Output an exact reproduction of the data.

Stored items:
<<<<

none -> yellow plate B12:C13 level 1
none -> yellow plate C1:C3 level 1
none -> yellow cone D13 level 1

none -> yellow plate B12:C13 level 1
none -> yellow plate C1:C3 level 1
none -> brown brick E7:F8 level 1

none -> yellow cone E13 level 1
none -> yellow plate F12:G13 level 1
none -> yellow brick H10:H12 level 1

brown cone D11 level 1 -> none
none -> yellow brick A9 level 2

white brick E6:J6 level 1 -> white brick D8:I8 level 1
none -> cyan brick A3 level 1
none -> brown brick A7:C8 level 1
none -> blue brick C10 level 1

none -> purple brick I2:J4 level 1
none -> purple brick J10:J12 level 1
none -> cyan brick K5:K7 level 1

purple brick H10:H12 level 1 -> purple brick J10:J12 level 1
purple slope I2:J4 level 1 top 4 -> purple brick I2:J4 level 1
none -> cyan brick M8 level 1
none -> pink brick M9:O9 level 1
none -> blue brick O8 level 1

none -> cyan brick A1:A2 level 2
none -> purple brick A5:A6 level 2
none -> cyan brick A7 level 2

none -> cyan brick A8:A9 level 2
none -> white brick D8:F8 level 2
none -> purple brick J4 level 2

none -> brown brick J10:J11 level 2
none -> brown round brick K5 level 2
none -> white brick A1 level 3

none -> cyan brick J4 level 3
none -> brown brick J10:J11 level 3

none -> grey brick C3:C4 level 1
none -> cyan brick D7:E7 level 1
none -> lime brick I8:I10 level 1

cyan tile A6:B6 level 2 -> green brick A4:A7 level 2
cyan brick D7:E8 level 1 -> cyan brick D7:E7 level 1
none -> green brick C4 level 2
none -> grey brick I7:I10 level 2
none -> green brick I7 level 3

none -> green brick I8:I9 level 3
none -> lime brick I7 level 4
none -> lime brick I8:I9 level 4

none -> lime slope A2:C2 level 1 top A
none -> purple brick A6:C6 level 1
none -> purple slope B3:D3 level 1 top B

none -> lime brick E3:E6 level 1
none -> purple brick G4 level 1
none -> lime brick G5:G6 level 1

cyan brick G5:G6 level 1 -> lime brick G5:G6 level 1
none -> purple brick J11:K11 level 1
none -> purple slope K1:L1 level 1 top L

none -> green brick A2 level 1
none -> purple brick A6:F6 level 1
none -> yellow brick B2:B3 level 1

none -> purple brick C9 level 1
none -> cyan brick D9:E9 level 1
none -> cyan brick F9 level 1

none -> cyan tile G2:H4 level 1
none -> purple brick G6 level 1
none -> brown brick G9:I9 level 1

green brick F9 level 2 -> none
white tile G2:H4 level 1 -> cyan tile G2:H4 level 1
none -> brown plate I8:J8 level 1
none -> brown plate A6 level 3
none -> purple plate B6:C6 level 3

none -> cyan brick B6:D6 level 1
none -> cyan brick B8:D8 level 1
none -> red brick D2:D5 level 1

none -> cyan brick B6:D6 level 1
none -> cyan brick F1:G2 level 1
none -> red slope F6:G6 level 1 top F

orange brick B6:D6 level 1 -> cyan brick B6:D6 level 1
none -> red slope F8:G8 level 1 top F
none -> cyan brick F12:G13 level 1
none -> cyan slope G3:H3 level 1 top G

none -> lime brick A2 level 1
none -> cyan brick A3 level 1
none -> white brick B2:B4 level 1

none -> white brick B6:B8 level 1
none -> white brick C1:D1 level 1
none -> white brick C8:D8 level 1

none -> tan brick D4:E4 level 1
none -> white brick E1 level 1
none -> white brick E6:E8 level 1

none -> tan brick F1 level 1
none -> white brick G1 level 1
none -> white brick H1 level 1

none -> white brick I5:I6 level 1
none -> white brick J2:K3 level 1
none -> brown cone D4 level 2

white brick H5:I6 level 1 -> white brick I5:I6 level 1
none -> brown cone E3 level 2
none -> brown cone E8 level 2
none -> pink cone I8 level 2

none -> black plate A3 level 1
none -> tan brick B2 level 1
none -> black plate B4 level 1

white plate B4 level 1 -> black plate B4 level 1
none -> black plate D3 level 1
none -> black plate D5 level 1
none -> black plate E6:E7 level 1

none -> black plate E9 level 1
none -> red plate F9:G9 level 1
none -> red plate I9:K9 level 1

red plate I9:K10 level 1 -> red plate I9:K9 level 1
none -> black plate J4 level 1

>>>>

Written solution -
none -> yellow plate B12:C13 level 1
none -> yellow plate C1:C3 level 1
none -> yellow cone D13 level 1

none -> yellow plate B12:C13 level 1
none -> yellow plate C1:C3 level 1
none -> brown brick E7:F8 level 1

none -> yellow cone E13 level 1
none -> yellow plate F12:G13 level 1
none -> yellow brick H10:H12 level 1

brown cone D11 level 1 -> none
none -> yellow brick A9 level 2

white brick E6:J6 level 1 -> white brick D8:I8 level 1
none -> cyan brick A3 level 1
none -> brown brick A7:C8 level 1
none -> blue brick C10 level 1

none -> purple brick I2:J4 level 1
none -> purple brick J10:J12 level 1
none -> cyan brick K5:K7 level 1

purple brick H10:H12 level 1 -> purple brick J10:J12 level 1
purple slope I2:J4 level 1 top 4 -> purple brick I2:J4 level 1
none -> cyan brick M8 level 1
none -> pink brick M9:O9 level 1
none -> blue brick O8 level 1

none -> cyan brick A1:A2 level 2
none -> purple brick A5:A6 level 2
none -> cyan brick A7 level 2

none -> cyan brick A8:A9 level 2
none -> white brick D8:F8 level 2
none -> purple brick J4 level 2

none -> brown brick J10:J11 level 2
none -> brown round brick K5 level 2
none -> white brick A1 level 3

none -> cyan brick J4 level 3
none -> brown brick J10:J11 level 3

none -> grey brick C3:C4 level 1
none -> cyan brick D7:E7 level 1
none -> lime brick I8:I10 level 1

cyan tile A6:B6 level 2 -> green brick A4:A7 level 2
cyan brick D7:E8 level 1 -> cyan brick D7:E7 level 1
none -> green brick C4 level 2
none -> grey brick I7:I10 level 2
none -> green brick I7 level 3

none -> green brick I8:I9 level 3
none -> lime brick I7 level 4
none -> lime brick I8:I9 level 4

none -> lime slope A2:C2 level 1 top A
none -> purple brick A6:C6 level 1
none -> purple slope B3:D3 level 1 top B

none -> lime brick E3:E6 level 1
none -> purple brick G4 level 1
none -> lime brick G5:G6 level 1

cyan brick G5:G6 level 1 -> lime brick G5:G6 level 1
none -> purple brick J11:K11 level 1
none -> purple slope K1:L1 level 1 top L

none -> green brick A2 level 1
none -> purple brick A6:F6 level 1
none -> yellow brick B2:B3 level 1

none -> purple brick C9 level 1
none -> cyan brick D9:E9 level 1
none -> cyan brick F9 level 1

none -> cyan tile G2:H4 level 1
none -> purple brick G6 level 1
none -> brown brick G9:I9 level 1

green brick F9 level 2 -> none
white tile G2:H4 level 1 -> cyan tile G2:H4 level 1
none -> brown plate I8:J8 level 1
none -> brown plate A6 level 3
none -> purple plate B6:C6 level 3

none -> cyan brick B6:D6 level 1
none -> cyan brick B8:D8 level 1
none -> red brick D2:D5 level 1

none -> cyan brick B6:D6 level 1
none -> cyan brick F1:G2 level 1
none -> red slope F6:G6 level 1 top F

orange brick B6:D6 level 1 -> cyan brick B6:D6 level 1
none -> red slope F8:G8 level 1 top F
none -> cyan brick F12:G13 level 1
none -> cyan slope G3:H3 level 1 top G

none -> lime brick A2 level 1
none -> cyan brick A3 level 1
none -> white brick B2:B4 level 1

none -> white brick B6:B8 level 1
none -> white brick C1:D1 level 1
none -> white brick C8:D8 level 1

none -> tan brick D4:E4 level 1
none -> white brick E1 level 1
none -> white brick E6:E8 level 1

none -> tan brick F1 level 1
none -> white brick G1 level 1
none -> white brick H1 level 1

none -> white brick I5:I6 level 1
none -> white brick J2:K3 level 1
none -> brown cone D4 level 2

white brick H5:I6 level 1 -> white brick I5:I6 level 1
none -> brown cone E3 level 2
none -> brown cone E8 level 2
none -> pink cone I8 level 2

none -> black plate A3 level 1
none -> tan brick B2 level 1
none -> black plate B4 level 1

white plate B4 level 1 -> black plate B4 level 1
none -> black plate D3 level 1
none -> black plate D5 level 1
none -> black plate E6:E7 level 1

none -> black plate E9 level 1
none -> red plate F9:G9 level 1
none -> red plate I9:K9 level 1

red plate I9:K10 level 1 -> red plate I9:K9 level 1
none -> black plate J4 level 1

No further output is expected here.